### DATASET ENTRIES:
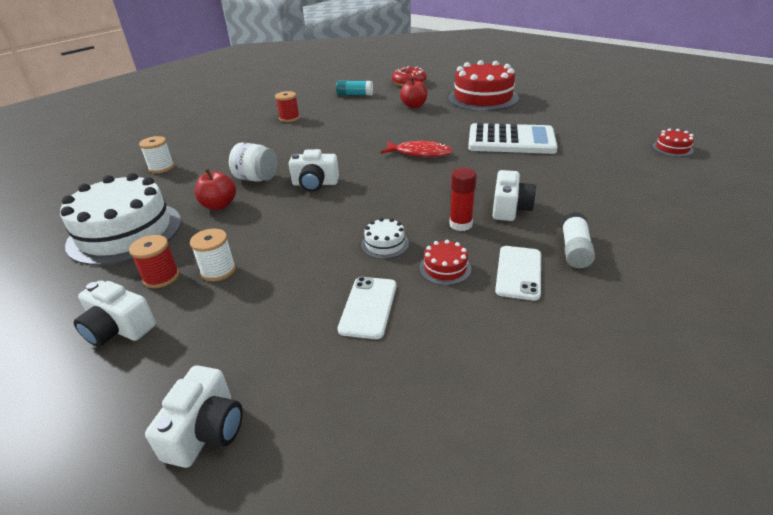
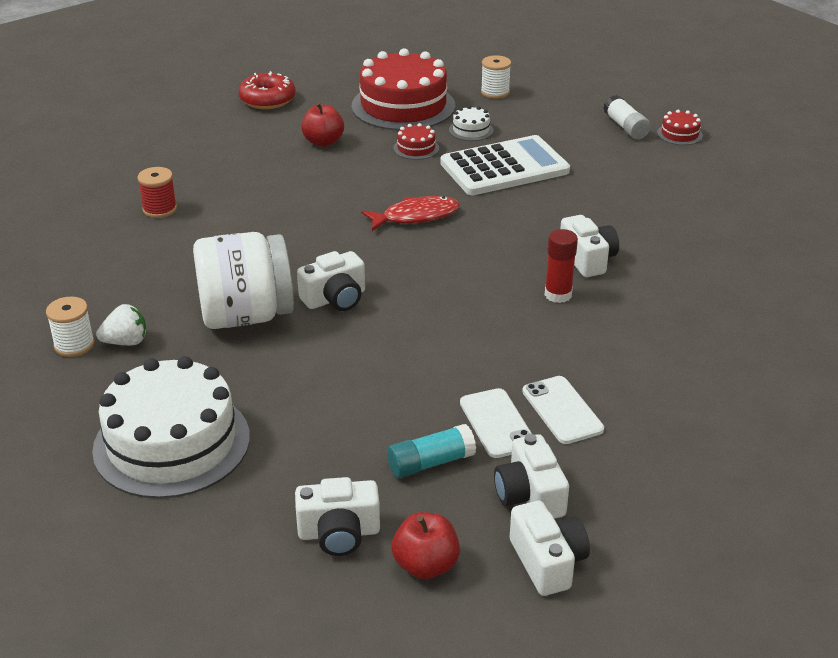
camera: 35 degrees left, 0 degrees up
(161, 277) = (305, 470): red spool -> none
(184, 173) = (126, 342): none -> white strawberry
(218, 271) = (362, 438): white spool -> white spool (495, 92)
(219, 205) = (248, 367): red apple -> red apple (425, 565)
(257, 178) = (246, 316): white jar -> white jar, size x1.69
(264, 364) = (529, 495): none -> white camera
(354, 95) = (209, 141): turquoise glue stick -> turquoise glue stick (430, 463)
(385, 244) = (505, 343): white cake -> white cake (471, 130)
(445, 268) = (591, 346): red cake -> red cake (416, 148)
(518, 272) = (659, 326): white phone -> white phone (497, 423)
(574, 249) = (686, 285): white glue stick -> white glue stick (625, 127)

### WHAT THIS TASK INVOLVES:
Starting with the line above that holds "(219, 205) = (248, 367): red" and stopping with the line that holds "(445, 268) = (591, 346): red", reproduce each line exactly, omitting all other lines.

### TASK SOLUTION:
(219, 205) = (248, 367): red apple -> red apple (425, 565)
(257, 178) = (246, 316): white jar -> white jar, size x1.69
(264, 364) = (529, 495): none -> white camera
(354, 95) = (209, 141): turquoise glue stick -> turquoise glue stick (430, 463)
(385, 244) = (505, 343): white cake -> white cake (471, 130)
(445, 268) = (591, 346): red cake -> red cake (416, 148)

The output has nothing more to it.